ENTRIES SUPPLIED:
-=-=-=-=-
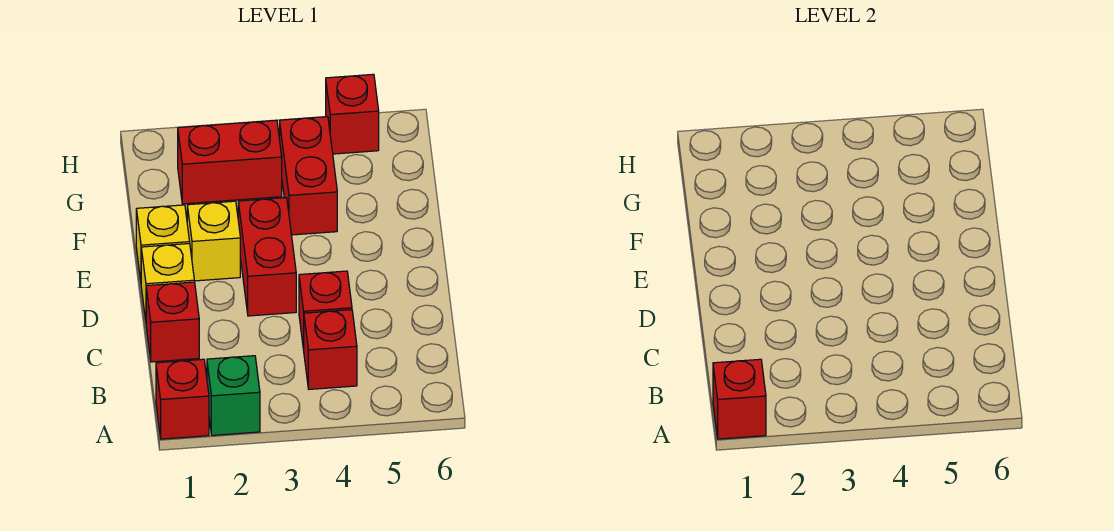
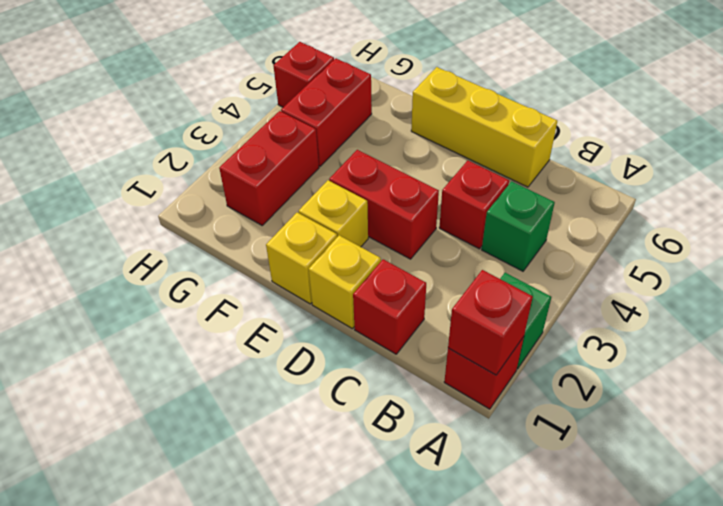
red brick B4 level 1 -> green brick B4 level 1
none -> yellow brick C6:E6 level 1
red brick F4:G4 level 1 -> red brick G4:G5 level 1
-=-=-=-=-
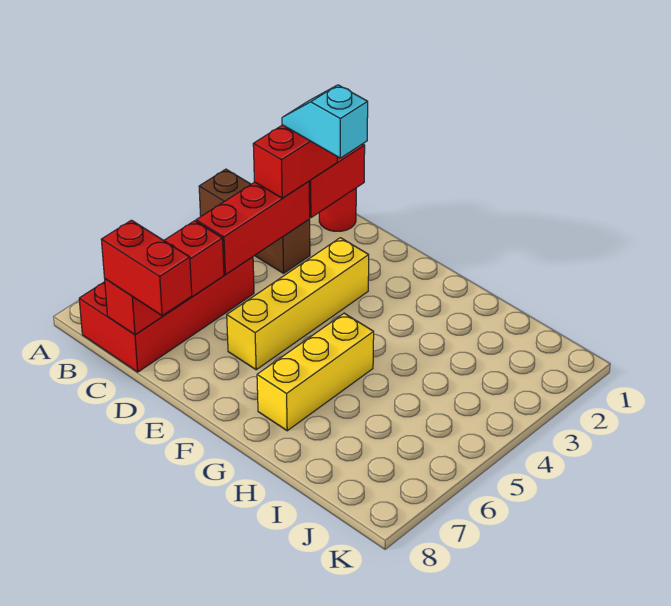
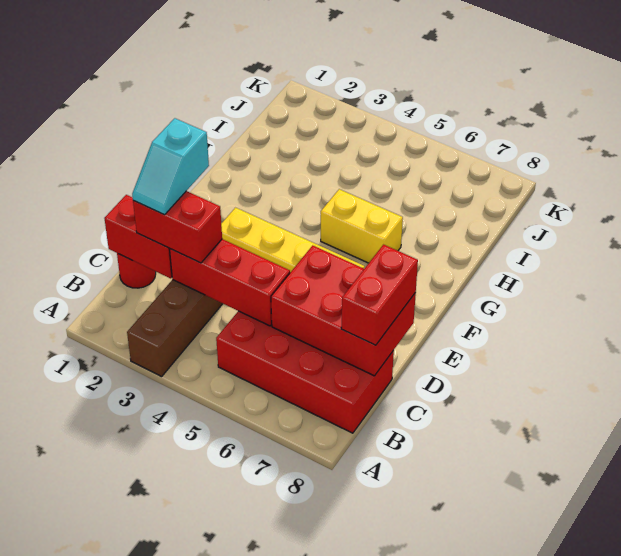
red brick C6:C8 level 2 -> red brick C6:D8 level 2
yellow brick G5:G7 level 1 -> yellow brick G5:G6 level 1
-=-=-=-=-
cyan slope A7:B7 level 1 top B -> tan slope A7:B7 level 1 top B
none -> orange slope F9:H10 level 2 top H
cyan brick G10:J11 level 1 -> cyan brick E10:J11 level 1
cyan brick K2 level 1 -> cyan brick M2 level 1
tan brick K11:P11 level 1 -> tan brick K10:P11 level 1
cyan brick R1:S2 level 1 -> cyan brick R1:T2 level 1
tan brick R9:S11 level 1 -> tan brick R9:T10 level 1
-=-=-=-=-
WORK ORDER: Using the entries above, give again exactly the lines from the line holding "none -> orange slope F9:H10 level 2 top H" through the line holding "tan brick R9:S11". Include both end lines and nothing else.

SOLUTION TO THIS EXERCISE:
none -> orange slope F9:H10 level 2 top H
cyan brick G10:J11 level 1 -> cyan brick E10:J11 level 1
cyan brick K2 level 1 -> cyan brick M2 level 1
tan brick K11:P11 level 1 -> tan brick K10:P11 level 1
cyan brick R1:S2 level 1 -> cyan brick R1:T2 level 1
tan brick R9:S11 level 1 -> tan brick R9:T10 level 1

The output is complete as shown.